■ **Task description**
From the line with "white bowl [244,208,353,301]" through the final line below, restate each line word for word and return nothing else.

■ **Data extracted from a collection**
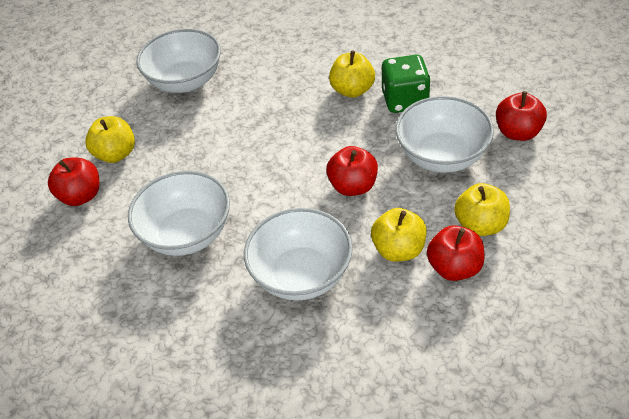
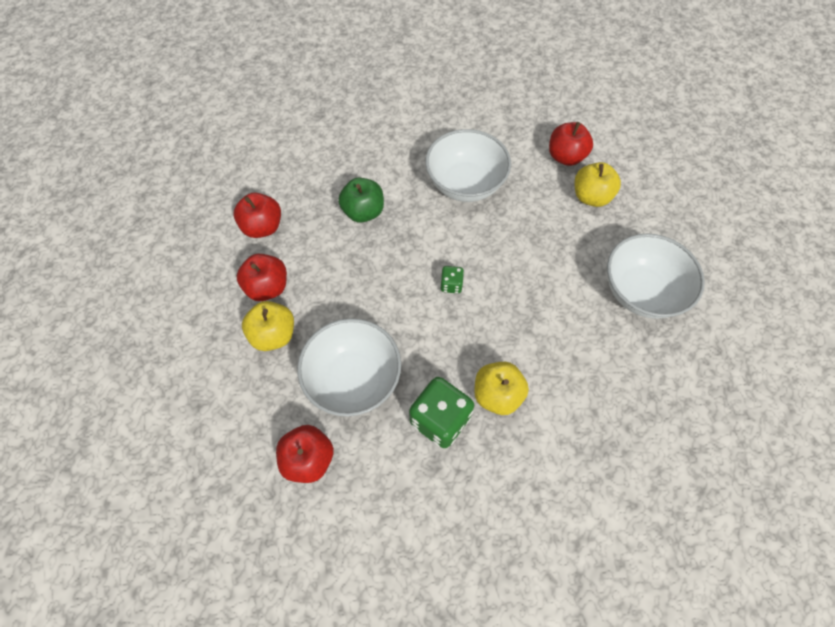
camera: 130 degrees right, 15 degrees up
white bowl [244,208,353,301] -> green apple [338,178,384,223]
red apple [326,146,378,196] -> red apple moved to [234,193,281,238]
yellow apple [371,208,427,262] -> none
none -> green dice [441,266,464,294]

■ **Answer section**
white bowl [244,208,353,301] -> green apple [338,178,384,223]
red apple [326,146,378,196] -> red apple moved to [234,193,281,238]
yellow apple [371,208,427,262] -> none
none -> green dice [441,266,464,294]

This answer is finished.